[TASK] Which lines below include "yellow"? Copy them all.

EXERCISE INPUT Block Start

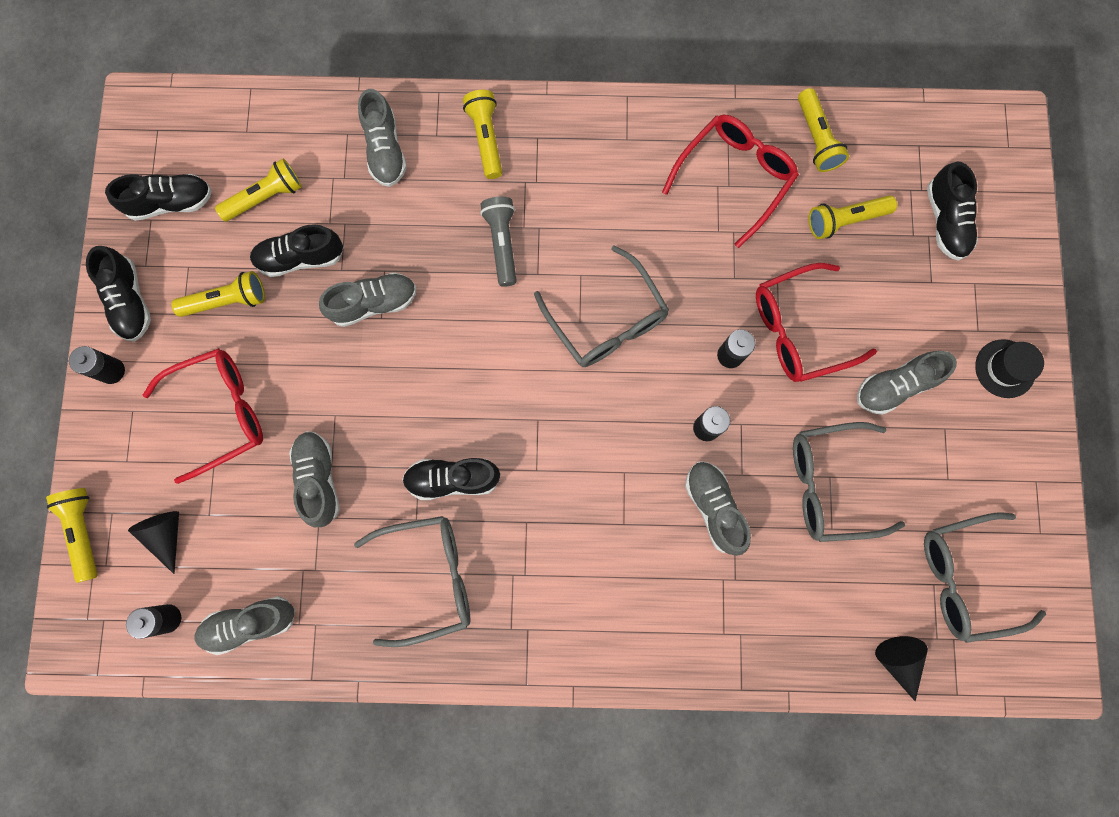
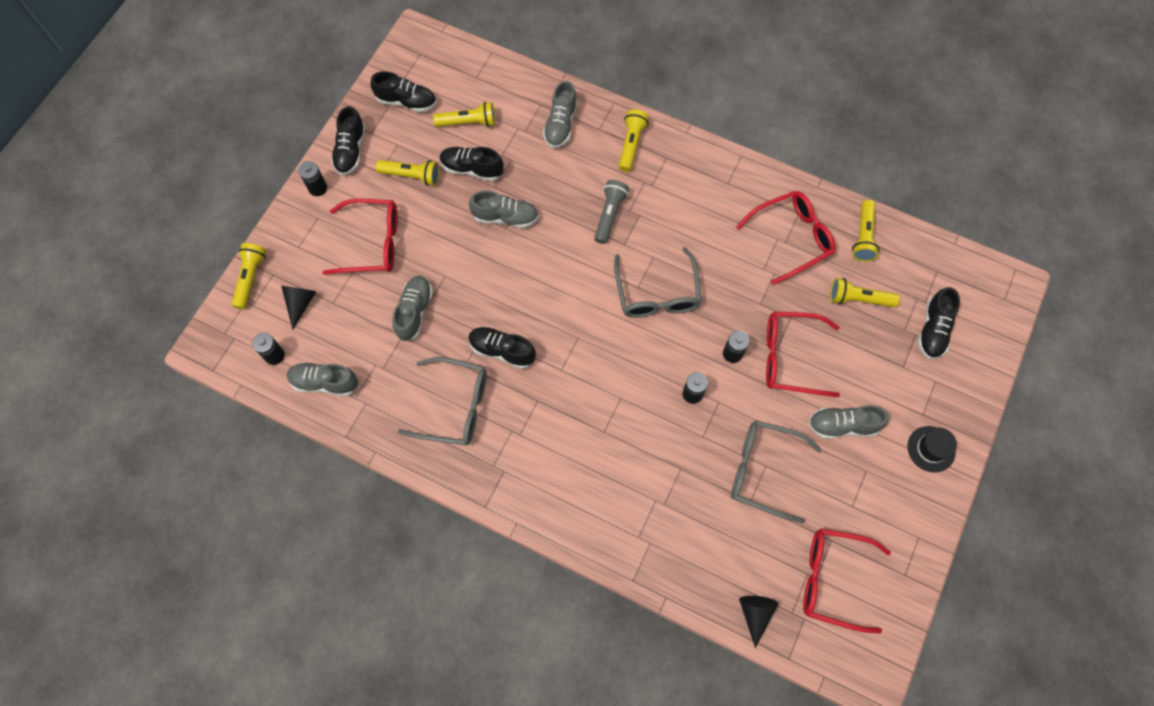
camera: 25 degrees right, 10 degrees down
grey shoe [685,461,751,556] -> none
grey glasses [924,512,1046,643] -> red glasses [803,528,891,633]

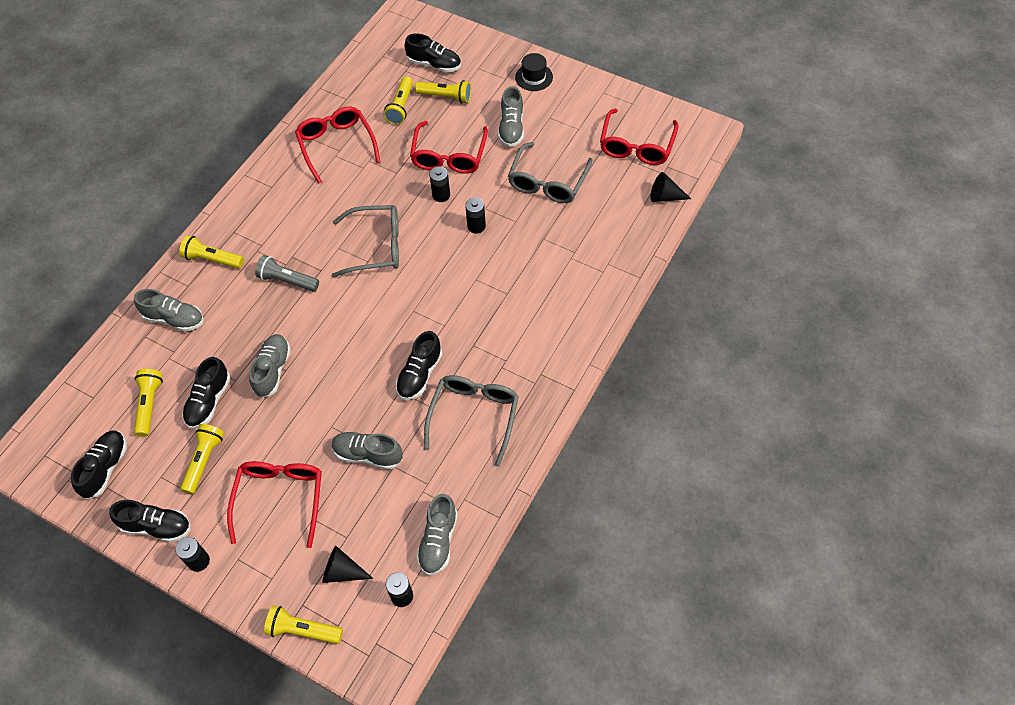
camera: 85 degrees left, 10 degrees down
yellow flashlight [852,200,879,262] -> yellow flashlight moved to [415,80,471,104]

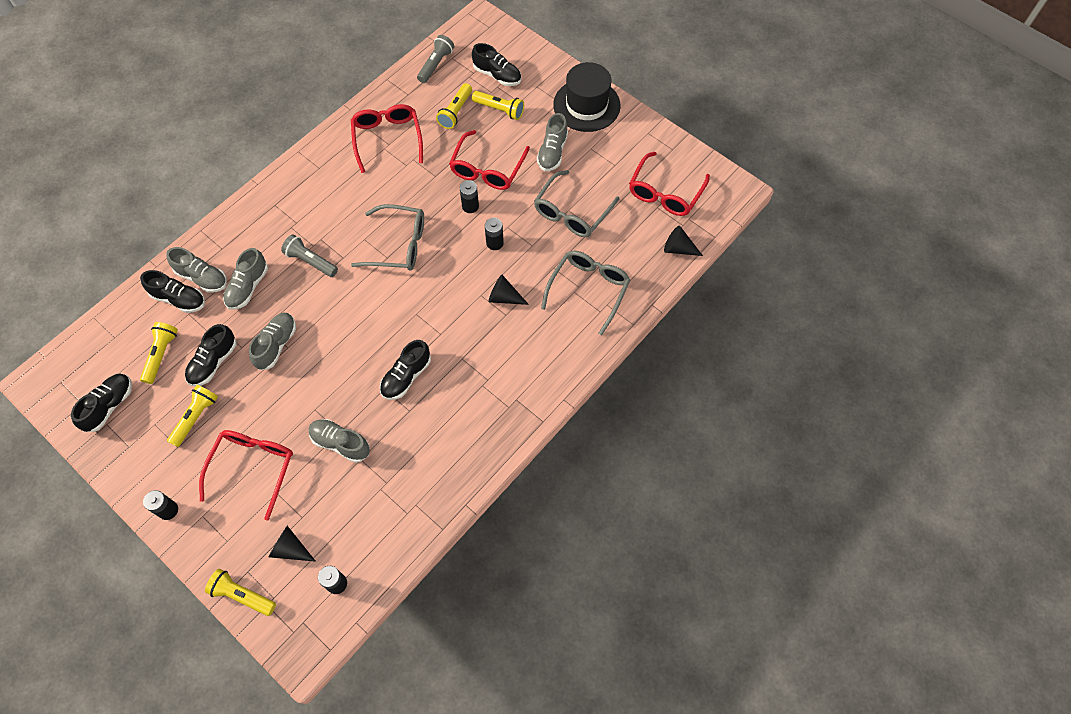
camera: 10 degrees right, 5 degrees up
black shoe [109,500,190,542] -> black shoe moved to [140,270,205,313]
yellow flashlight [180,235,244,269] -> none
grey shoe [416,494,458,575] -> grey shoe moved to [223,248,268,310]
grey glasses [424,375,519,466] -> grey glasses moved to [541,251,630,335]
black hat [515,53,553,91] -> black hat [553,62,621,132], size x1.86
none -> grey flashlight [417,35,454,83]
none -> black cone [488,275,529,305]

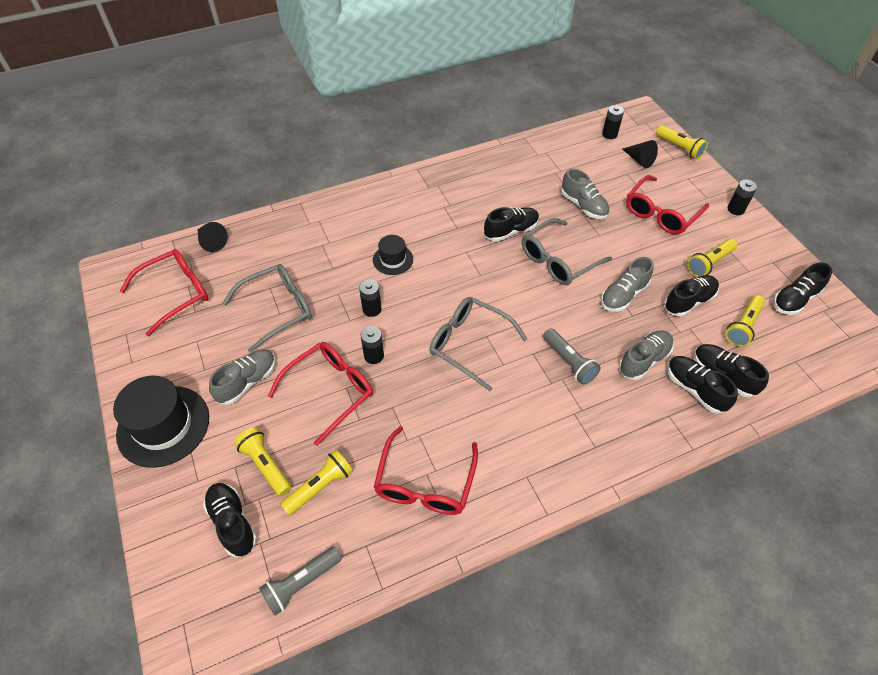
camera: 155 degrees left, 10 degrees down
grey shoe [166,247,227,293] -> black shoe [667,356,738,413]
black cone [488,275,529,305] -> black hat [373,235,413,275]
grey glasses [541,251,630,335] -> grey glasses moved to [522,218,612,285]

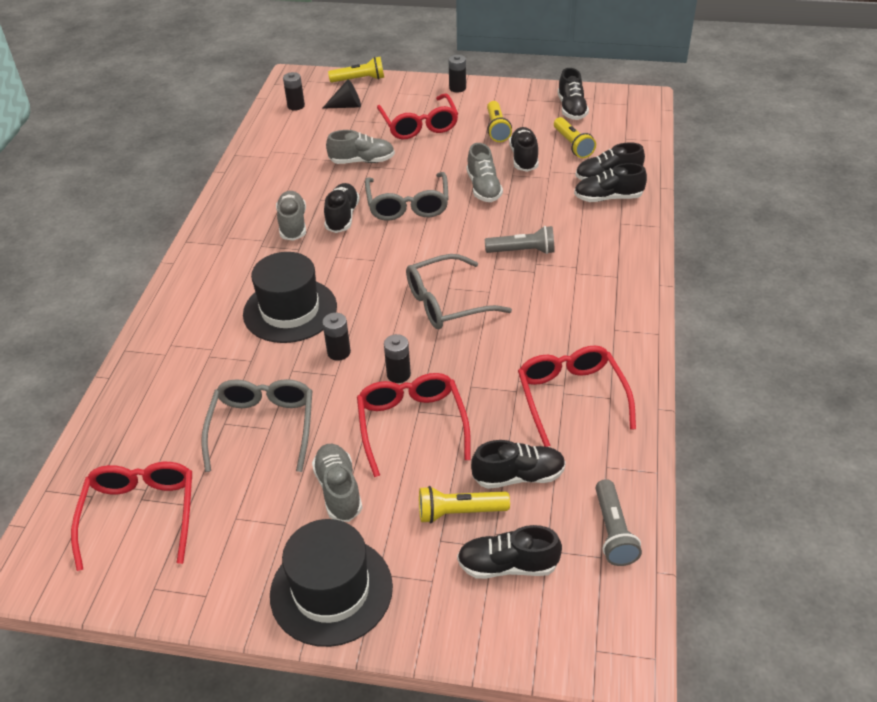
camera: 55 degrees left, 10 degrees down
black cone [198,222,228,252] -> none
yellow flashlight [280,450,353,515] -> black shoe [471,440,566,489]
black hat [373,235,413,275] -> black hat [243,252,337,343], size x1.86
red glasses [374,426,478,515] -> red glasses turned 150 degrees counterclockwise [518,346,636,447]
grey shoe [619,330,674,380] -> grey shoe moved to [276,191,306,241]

EXERCISE INPUT Block End

[REPLY]
yellow flashlight [852,200,879,262] -> yellow flashlight moved to [415,80,471,104]
yellow flashlight [180,235,244,269] -> none
yellow flashlight [280,450,353,515] -> black shoe [471,440,566,489]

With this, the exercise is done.